[Opening Material provided section]

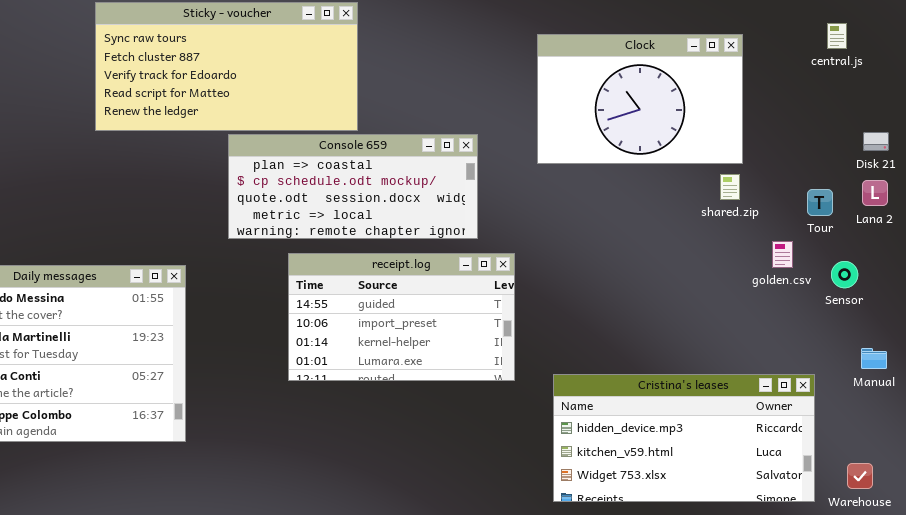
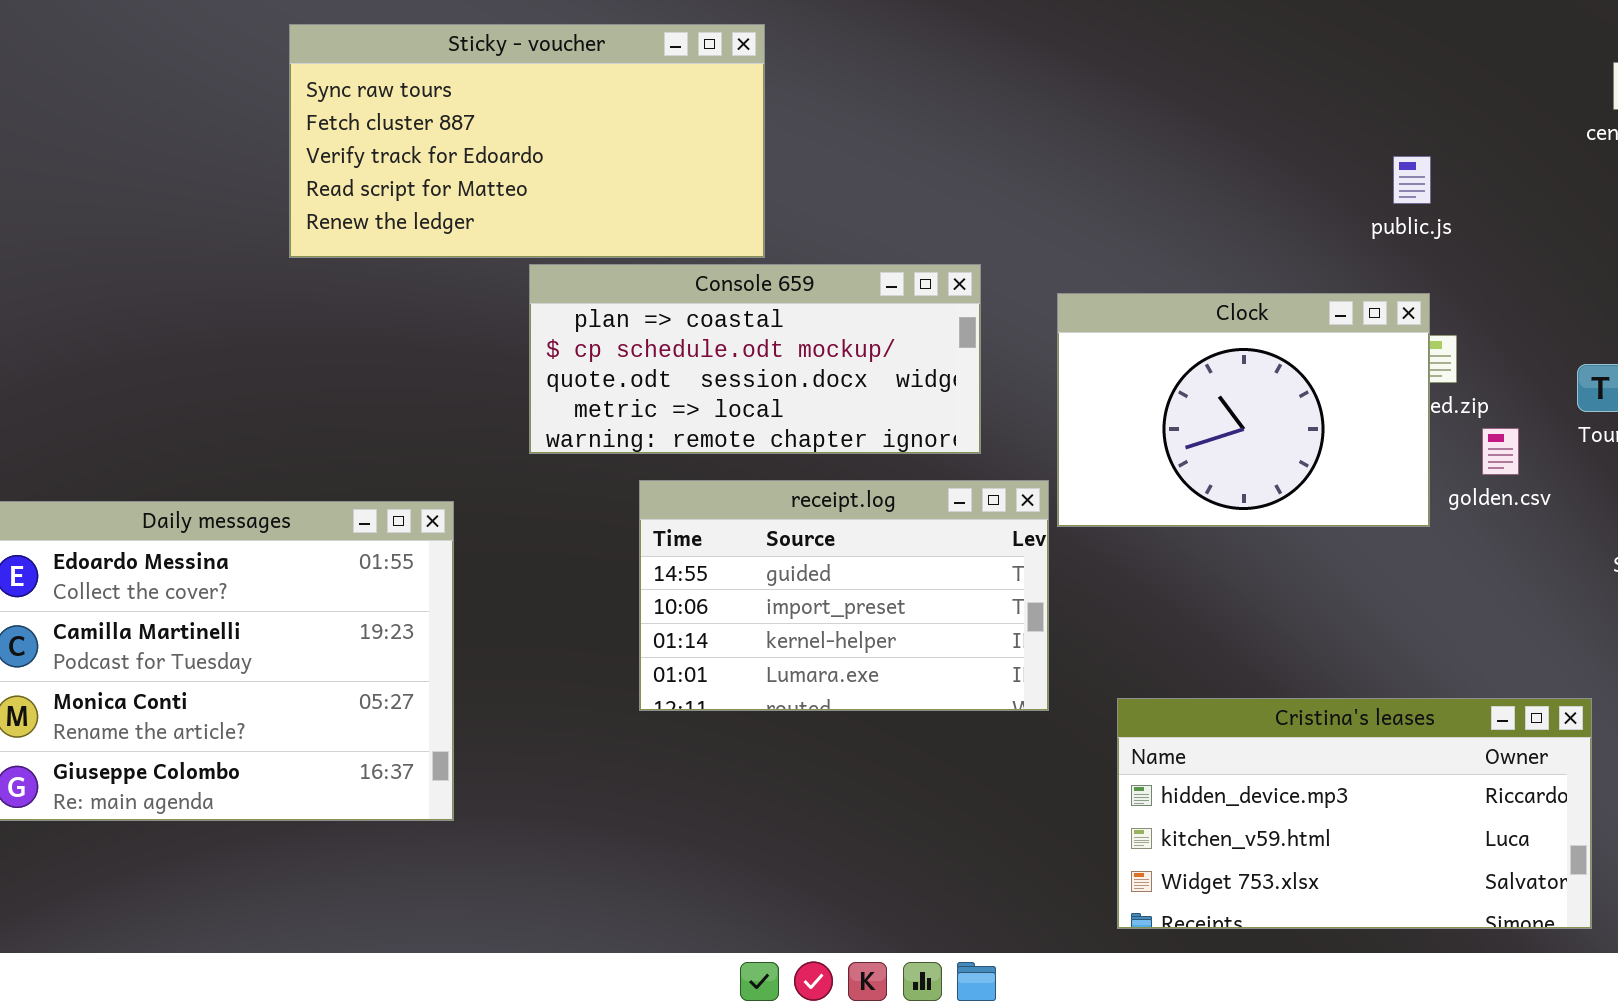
Clock: [537,34,743,164] -> [1057,293,1430,527], moved
golden.csv: [772,241,793,268] -> [1482,428,1519,475], moved

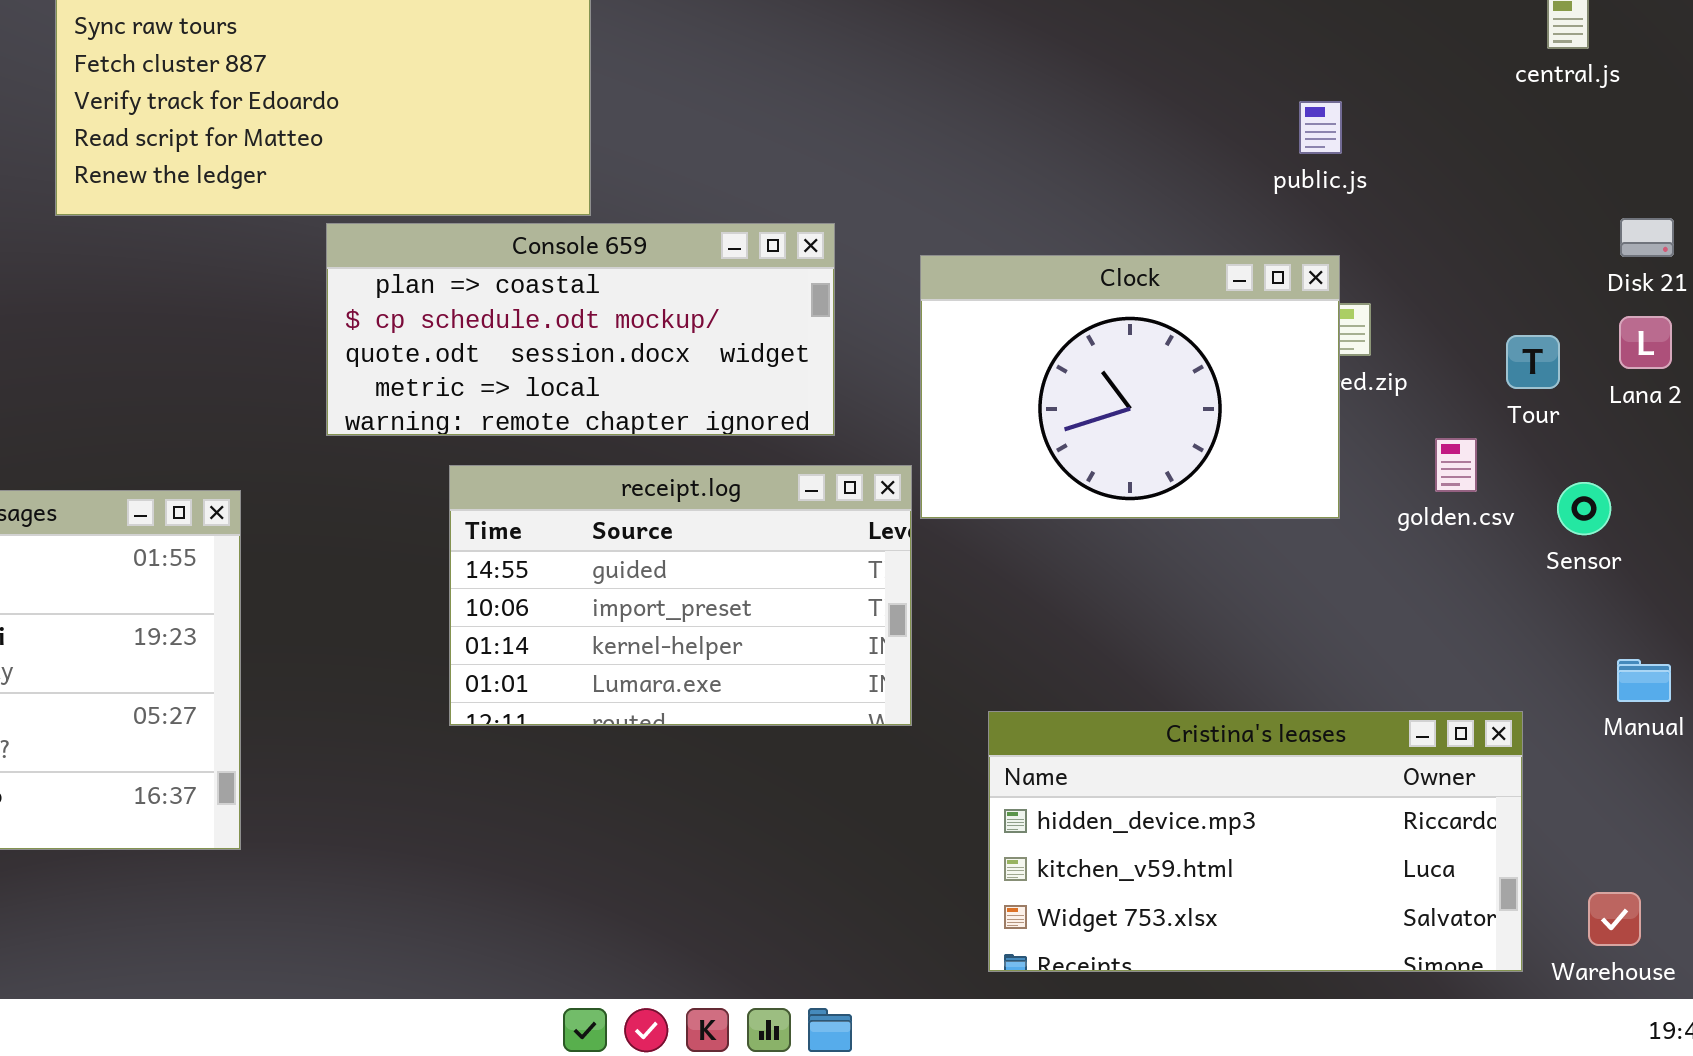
golden.csv: [1482,428,1519,475] -> [1435,438,1477,492], moved

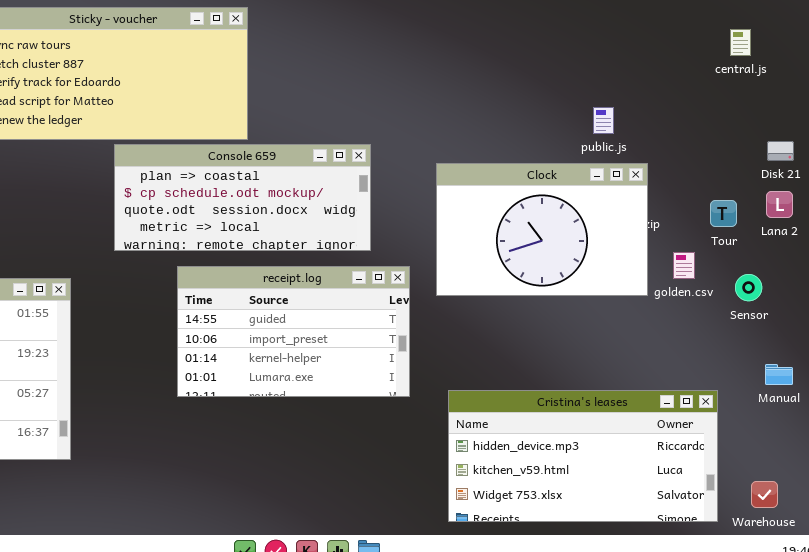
public.js: [1299,101,1342,154] -> [593,107,614,134], moved
Clock: [920,255,1340,519] -> [436,163,648,296], moved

[Closing Material provided section]

» What the exercise asks: Reproduce only the lines from the line with "golden.csv: [1482,428,1519,475] ->" to the end of the entries. Keep both ends, copy them exactly, and omit every picture.

» Solution:
golden.csv: [1482,428,1519,475] -> [1435,438,1477,492], moved

public.js: [1299,101,1342,154] -> [593,107,614,134], moved
Clock: [920,255,1340,519] -> [436,163,648,296], moved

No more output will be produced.